_Problem:_ Return unchanged every line from the start of the records through the line reading "pink triangle at (385, 144): moved 6 px down".

[Records taken from a collection]
- - -

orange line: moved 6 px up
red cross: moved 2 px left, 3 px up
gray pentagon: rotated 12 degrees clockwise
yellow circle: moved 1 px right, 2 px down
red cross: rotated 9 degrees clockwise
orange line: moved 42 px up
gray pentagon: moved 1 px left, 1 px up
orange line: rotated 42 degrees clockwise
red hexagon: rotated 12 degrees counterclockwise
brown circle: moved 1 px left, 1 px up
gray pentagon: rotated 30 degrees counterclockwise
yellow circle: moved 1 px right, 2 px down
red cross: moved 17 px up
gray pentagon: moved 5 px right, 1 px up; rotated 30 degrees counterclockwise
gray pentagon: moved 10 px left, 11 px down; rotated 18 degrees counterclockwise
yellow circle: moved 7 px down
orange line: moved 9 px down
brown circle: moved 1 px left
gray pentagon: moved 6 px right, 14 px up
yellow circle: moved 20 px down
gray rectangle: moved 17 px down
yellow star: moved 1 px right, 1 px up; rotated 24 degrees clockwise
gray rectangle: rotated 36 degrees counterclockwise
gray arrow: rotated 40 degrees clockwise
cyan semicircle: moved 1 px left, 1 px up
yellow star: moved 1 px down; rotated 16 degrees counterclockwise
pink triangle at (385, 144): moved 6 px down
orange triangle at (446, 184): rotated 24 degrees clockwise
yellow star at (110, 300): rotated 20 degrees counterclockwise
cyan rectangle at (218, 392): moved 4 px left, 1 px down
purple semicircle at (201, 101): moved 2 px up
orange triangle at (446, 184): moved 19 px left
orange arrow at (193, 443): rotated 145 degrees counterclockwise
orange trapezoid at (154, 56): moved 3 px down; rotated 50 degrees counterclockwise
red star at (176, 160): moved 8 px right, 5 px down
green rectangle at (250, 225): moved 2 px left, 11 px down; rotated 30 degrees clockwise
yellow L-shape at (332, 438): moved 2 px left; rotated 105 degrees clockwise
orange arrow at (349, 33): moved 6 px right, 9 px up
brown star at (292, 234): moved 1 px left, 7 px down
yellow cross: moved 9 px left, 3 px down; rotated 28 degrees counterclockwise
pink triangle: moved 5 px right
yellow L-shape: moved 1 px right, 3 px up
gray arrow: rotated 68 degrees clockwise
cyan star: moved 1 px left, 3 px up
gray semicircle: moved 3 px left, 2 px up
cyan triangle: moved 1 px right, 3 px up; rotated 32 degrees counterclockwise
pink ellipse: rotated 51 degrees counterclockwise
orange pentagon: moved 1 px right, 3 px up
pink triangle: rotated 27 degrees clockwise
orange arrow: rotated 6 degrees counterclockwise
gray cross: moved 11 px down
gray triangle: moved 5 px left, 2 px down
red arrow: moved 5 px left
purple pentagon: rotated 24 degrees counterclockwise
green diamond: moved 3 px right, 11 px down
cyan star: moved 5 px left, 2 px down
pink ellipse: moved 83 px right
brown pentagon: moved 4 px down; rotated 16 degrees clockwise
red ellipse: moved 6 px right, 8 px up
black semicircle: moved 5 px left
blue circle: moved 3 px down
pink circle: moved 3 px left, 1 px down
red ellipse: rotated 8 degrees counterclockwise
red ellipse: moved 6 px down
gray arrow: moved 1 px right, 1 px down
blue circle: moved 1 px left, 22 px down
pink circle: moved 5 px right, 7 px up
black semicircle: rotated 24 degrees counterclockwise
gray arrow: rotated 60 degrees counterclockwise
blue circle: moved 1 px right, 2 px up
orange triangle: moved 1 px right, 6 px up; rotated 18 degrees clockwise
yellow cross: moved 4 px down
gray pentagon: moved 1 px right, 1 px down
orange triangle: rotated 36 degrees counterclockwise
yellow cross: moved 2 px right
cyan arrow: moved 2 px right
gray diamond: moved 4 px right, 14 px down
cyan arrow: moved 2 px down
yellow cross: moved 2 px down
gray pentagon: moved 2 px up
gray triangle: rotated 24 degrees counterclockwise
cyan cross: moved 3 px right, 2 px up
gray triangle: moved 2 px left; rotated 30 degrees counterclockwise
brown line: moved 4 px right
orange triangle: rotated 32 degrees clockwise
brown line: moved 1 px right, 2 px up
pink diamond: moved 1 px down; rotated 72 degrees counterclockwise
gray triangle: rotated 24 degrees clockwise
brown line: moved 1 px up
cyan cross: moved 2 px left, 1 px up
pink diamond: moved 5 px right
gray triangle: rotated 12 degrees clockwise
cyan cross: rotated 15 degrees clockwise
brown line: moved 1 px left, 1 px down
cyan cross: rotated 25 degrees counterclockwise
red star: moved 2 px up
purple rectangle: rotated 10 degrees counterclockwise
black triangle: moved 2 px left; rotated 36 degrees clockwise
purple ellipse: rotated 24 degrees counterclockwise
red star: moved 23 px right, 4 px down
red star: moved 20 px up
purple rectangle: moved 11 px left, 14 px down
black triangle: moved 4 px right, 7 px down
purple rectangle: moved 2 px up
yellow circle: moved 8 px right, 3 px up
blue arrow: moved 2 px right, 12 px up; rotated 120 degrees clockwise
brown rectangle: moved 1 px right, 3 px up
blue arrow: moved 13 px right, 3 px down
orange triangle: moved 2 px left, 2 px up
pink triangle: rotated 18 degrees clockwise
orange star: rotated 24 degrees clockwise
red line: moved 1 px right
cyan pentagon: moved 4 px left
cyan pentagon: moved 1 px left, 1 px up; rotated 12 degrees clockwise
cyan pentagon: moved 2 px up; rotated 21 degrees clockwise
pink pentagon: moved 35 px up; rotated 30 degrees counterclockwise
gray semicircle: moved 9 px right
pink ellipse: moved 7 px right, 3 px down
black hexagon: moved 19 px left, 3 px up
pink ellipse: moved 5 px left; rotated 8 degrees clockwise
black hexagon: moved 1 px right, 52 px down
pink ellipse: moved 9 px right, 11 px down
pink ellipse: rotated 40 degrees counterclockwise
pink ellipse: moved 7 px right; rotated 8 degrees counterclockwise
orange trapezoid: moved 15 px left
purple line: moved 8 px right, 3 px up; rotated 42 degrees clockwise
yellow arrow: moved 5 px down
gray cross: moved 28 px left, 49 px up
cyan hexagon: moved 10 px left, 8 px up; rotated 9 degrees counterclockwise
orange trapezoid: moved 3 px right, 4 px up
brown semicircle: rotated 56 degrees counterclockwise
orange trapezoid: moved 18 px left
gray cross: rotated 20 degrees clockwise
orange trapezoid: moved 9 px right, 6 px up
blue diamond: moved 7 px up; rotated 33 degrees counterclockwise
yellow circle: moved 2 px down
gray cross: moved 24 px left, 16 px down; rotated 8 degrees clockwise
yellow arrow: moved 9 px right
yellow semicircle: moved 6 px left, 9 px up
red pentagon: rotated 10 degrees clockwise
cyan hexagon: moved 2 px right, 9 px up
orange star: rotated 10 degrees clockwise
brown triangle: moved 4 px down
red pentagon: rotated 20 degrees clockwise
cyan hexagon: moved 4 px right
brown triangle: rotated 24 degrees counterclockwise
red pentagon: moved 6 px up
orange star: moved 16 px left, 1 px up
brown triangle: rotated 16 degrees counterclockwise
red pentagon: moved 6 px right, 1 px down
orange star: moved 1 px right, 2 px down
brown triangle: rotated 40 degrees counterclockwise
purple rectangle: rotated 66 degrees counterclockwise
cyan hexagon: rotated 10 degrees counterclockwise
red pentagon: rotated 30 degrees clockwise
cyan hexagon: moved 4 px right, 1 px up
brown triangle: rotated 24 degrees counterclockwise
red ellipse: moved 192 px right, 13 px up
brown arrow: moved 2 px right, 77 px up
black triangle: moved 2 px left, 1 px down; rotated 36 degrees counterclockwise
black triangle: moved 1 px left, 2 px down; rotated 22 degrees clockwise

- - -

_Complete answer:_
orange line: moved 6 px up
red cross: moved 2 px left, 3 px up
gray pentagon: rotated 12 degrees clockwise
yellow circle: moved 1 px right, 2 px down
red cross: rotated 9 degrees clockwise
orange line: moved 42 px up
gray pentagon: moved 1 px left, 1 px up
orange line: rotated 42 degrees clockwise
red hexagon: rotated 12 degrees counterclockwise
brown circle: moved 1 px left, 1 px up
gray pentagon: rotated 30 degrees counterclockwise
yellow circle: moved 1 px right, 2 px down
red cross: moved 17 px up
gray pentagon: moved 5 px right, 1 px up; rotated 30 degrees counterclockwise
gray pentagon: moved 10 px left, 11 px down; rotated 18 degrees counterclockwise
yellow circle: moved 7 px down
orange line: moved 9 px down
brown circle: moved 1 px left
gray pentagon: moved 6 px right, 14 px up
yellow circle: moved 20 px down
gray rectangle: moved 17 px down
yellow star: moved 1 px right, 1 px up; rotated 24 degrees clockwise
gray rectangle: rotated 36 degrees counterclockwise
gray arrow: rotated 40 degrees clockwise
cyan semicircle: moved 1 px left, 1 px up
yellow star: moved 1 px down; rotated 16 degrees counterclockwise
pink triangle at (385, 144): moved 6 px down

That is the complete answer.